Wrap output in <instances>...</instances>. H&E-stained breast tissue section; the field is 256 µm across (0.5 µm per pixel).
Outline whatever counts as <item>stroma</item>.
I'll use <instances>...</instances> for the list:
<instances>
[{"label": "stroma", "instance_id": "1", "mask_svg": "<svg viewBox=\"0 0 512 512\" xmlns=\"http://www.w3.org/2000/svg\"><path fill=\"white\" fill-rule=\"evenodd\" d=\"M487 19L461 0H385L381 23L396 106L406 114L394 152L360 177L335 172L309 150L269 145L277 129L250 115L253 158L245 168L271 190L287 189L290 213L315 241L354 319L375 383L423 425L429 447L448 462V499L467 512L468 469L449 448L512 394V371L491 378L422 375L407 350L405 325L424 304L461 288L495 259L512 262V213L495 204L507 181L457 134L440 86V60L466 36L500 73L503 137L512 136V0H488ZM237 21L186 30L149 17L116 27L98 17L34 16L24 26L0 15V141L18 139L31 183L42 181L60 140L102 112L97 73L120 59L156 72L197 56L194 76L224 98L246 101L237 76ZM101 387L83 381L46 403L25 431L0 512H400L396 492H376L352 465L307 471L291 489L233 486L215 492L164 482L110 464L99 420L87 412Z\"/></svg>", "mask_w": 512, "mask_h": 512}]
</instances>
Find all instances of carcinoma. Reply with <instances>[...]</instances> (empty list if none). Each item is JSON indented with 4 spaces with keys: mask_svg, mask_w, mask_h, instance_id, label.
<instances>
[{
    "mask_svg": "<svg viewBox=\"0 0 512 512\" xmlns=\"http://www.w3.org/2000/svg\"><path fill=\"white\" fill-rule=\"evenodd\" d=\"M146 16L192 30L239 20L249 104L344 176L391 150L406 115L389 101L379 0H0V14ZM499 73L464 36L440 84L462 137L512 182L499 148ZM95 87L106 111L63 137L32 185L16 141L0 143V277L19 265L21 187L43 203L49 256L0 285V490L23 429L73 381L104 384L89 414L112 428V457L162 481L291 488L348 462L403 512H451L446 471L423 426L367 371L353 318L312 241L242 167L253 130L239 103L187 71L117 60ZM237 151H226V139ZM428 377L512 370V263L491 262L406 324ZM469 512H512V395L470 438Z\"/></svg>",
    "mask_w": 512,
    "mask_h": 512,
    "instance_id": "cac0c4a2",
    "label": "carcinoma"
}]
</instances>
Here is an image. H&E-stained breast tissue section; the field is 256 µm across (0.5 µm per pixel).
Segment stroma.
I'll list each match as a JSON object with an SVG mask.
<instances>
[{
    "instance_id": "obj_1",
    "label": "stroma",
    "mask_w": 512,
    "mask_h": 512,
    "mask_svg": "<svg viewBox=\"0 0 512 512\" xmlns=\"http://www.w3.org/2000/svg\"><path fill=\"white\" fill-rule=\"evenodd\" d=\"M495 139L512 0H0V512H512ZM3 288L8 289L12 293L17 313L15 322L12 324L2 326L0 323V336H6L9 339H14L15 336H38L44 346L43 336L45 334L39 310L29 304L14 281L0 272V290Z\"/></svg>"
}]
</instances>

* * * *

▸ What is needed
Check each line above for the string "across" and show the ones that have it.

▸ The solution
Wrap output in <instances>...</instances>. H&E-stained breast tissue section; the field is 256 µm across (0.5 µm per pixel).
Here is an image. H&E-stained breast tissue section; the field is 256 µm across (0.5 µm per pixel).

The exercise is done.